When the string "insert" is part of a line in the data below, report the whole line.

-------- Task input

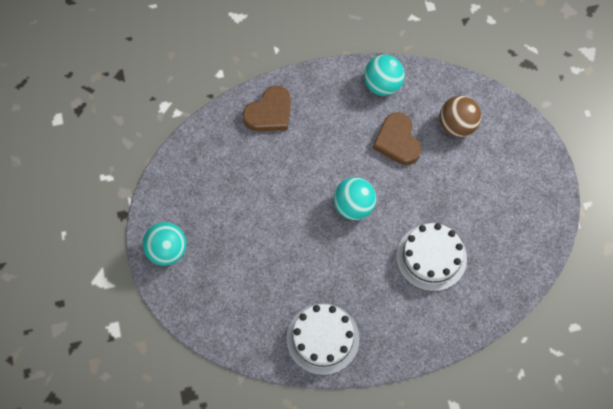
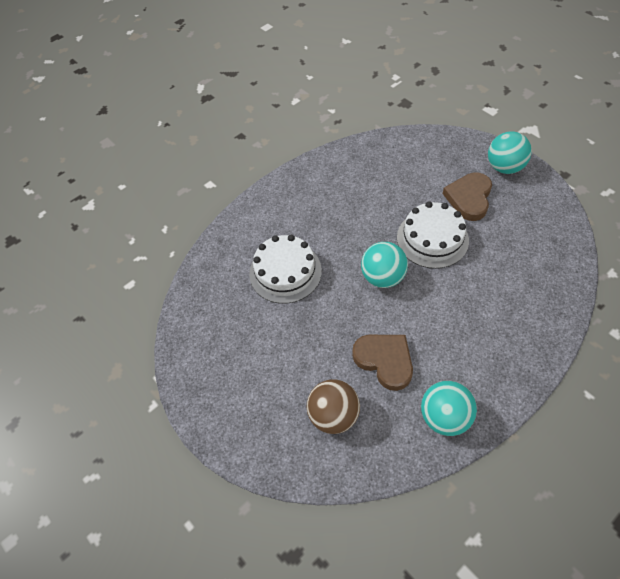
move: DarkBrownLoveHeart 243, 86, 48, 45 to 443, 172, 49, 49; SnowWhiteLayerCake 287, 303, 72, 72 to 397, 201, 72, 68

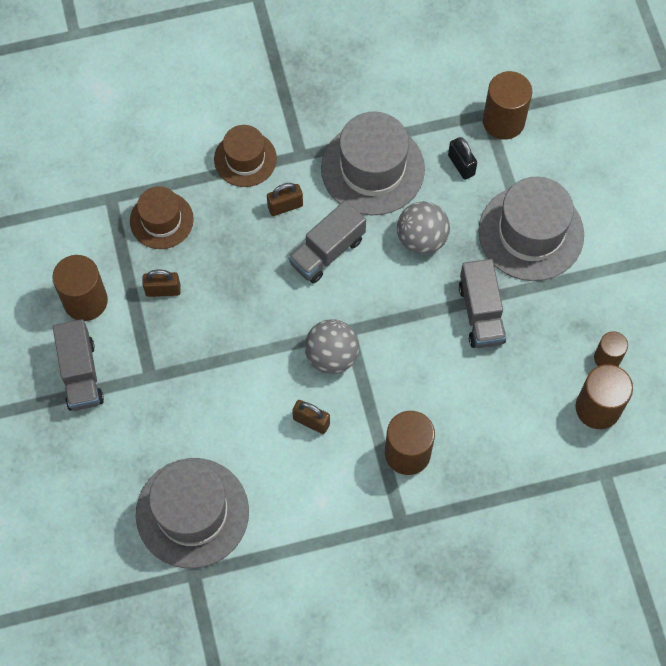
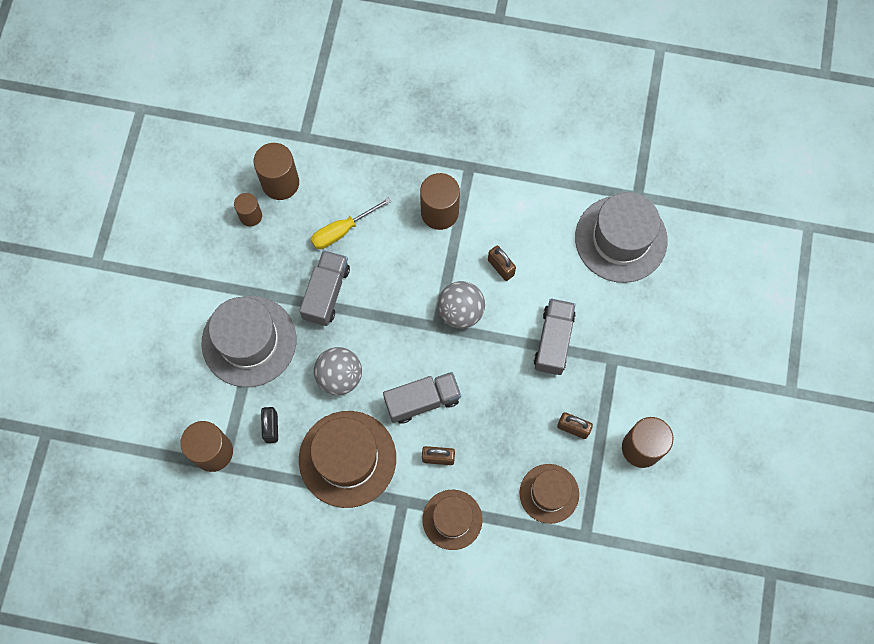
insert: GoldenScrewdriver 311, 197, 81, 52
move: AshGreyToyTruck 53, 319, 51, 92 to 534, 298, 42, 77
recolor: AshGreyTopHat 321, 112, 104, 103 to DarkBrownTopHat 299, 411, 97, 97

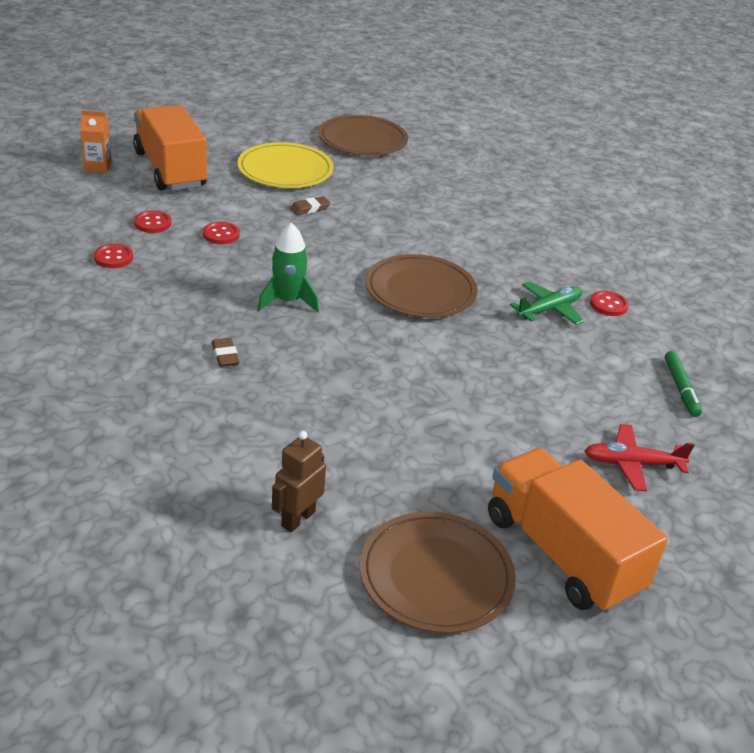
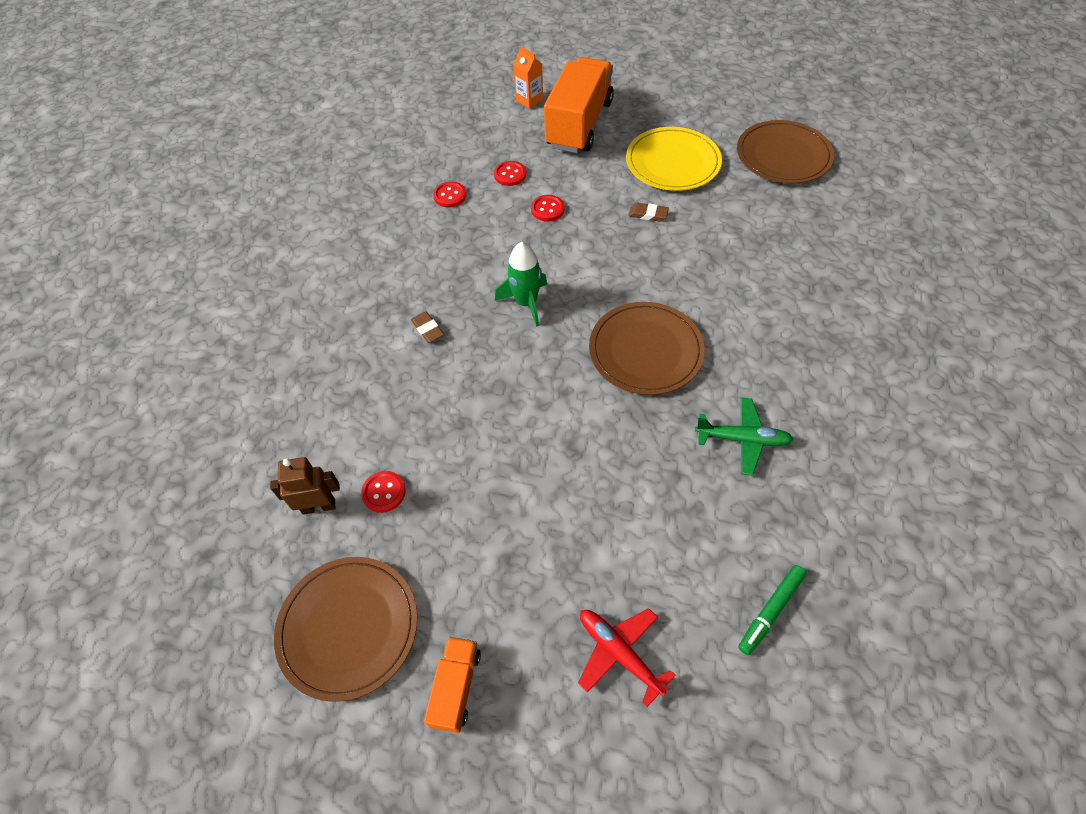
move: CrimsonButton 590, 291, 39, 25 to 361, 471, 45, 42
rotate: DarkBrownEraser 212, 338, 28, 29 = 411, 311, 33, 32 60 degrees counterclockwise
resize: BrightOrangeToyTruck 488, 448, 180, 165 = 424, 636, 57, 97 x0.49

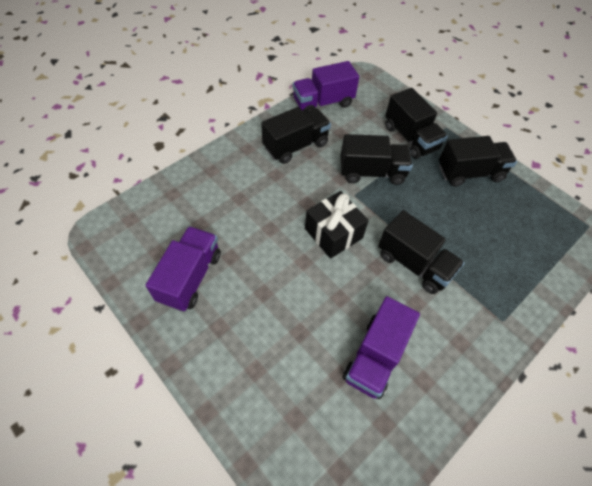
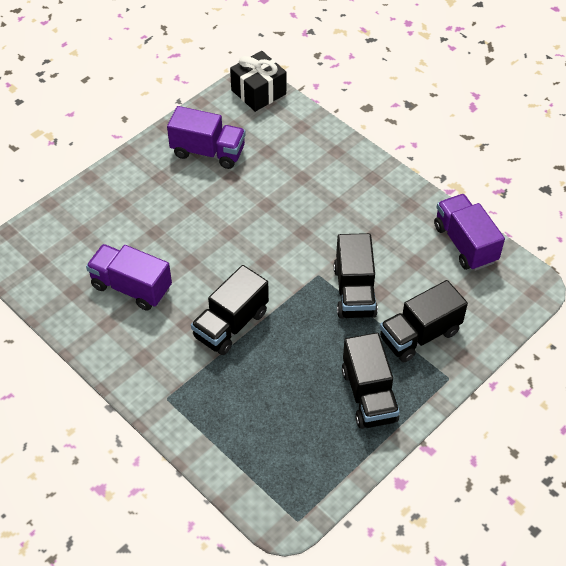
delete: BlackToyTruck 261, 107, 70, 57
move: BlackPresent 305, 191, 64, 68 to 230, 51, 56, 61

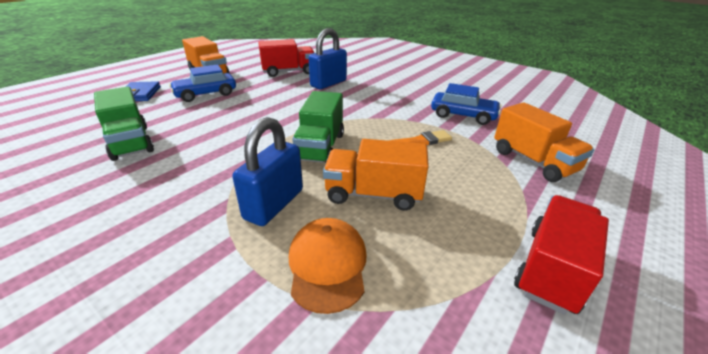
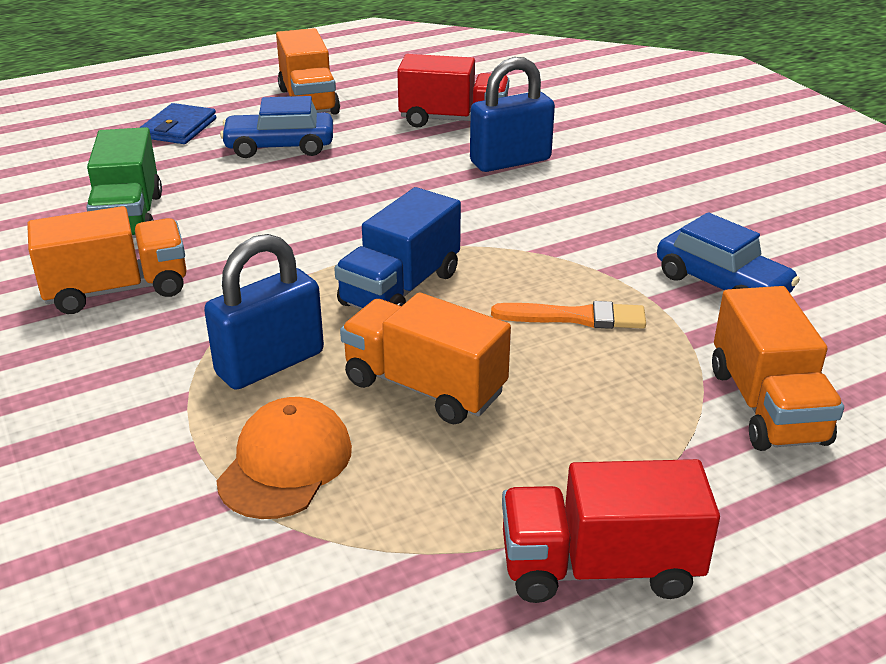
insert: BrightOrangeToyTruck 27, 206, 160, 108
recolor: LeafGreenToyTruck 292, 91, 52, 73 to RoyalBlueToyTruck 334, 187, 127, 122
rotate: CrimsonToyTruck 514, 195, 95, 120 = 502, 459, 218, 144 150 degrees counterclockwise

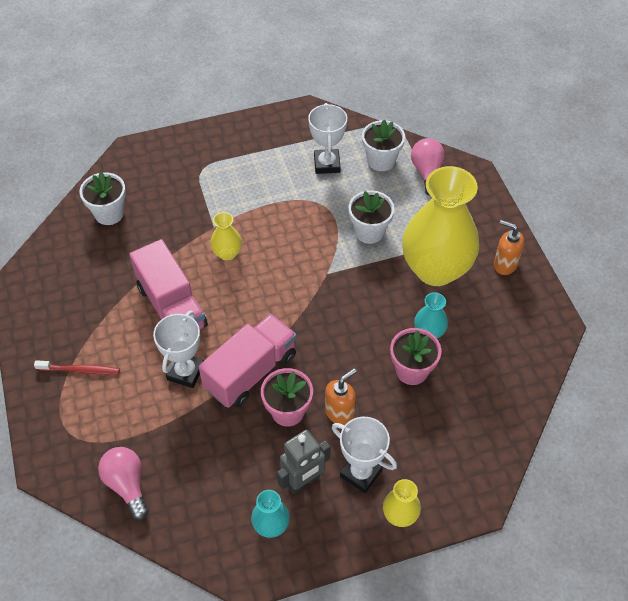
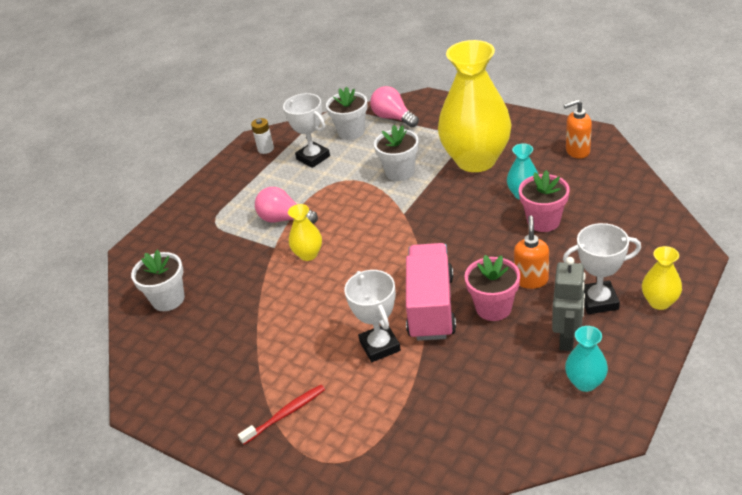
delete: PinkToyTruck 129, 239, 79, 90
insert: SnowWhitePowerCell 251, 118, 23, 36
move: PinkLightBulb 98, 447, 51, 73 to 255, 187, 63, 37; BrightOrangeSoapDispenser 494, 220, 31, 55 to 564, 99, 28, 60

----------------

* [Reply to the exercise]
insert: GoldenScrewdriver 311, 197, 81, 52
insert: BrightOrangeToyTruck 27, 206, 160, 108
insert: SnowWhitePowerCell 251, 118, 23, 36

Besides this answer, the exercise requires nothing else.